§ What you have to do
Although the entries hold pictures, only their words are printed back, exactly as given.
== Segment start ==
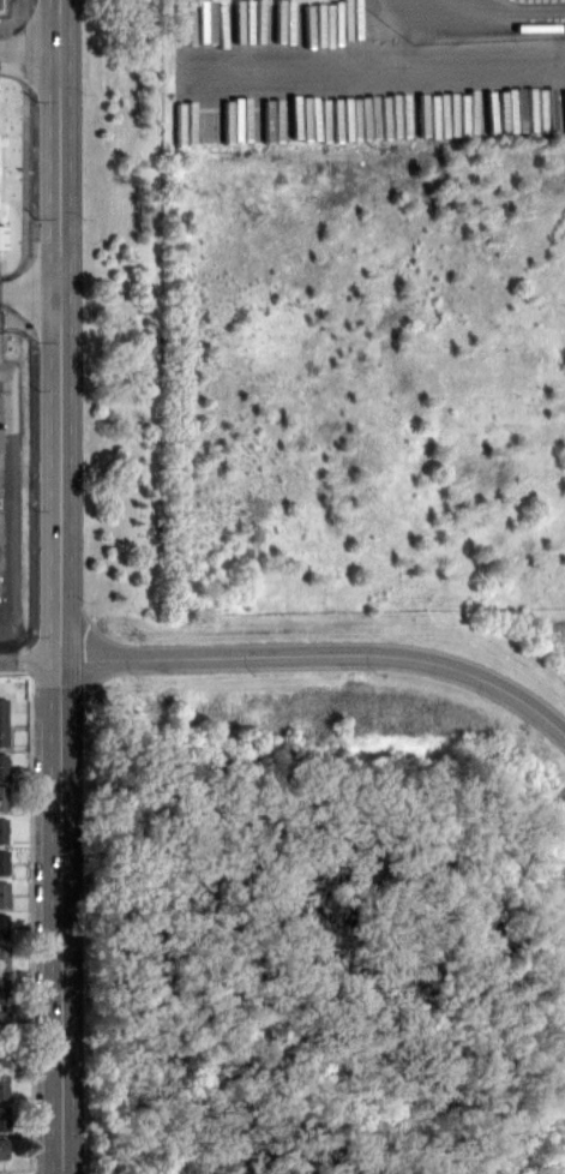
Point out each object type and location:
road: (400, 33)
road: (29, 46)
road: (376, 66)
building: (1, 237)
road: (29, 288)
road: (59, 586)
road: (323, 659)
road: (29, 661)
building: (3, 721)
building: (4, 765)
building: (4, 797)
building: (3, 829)
building: (4, 862)
building: (4, 893)
building: (3, 925)
building: (3, 957)
building: (3, 990)
building: (4, 1019)
building: (4, 1052)
building: (4, 1086)
building: (4, 1117)
building: (2, 1148)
== Segment end ==
§ Result of the exercise
Point out each object type and location:
road: (400, 33)
road: (29, 46)
road: (376, 66)
building: (1, 237)
road: (29, 288)
road: (59, 586)
road: (323, 659)
road: (29, 661)
building: (3, 721)
building: (4, 765)
building: (4, 797)
building: (3, 829)
building: (4, 862)
building: (4, 893)
building: (3, 925)
building: (3, 957)
building: (3, 990)
building: (4, 1019)
building: (4, 1052)
building: (4, 1086)
building: (4, 1117)
building: (2, 1148)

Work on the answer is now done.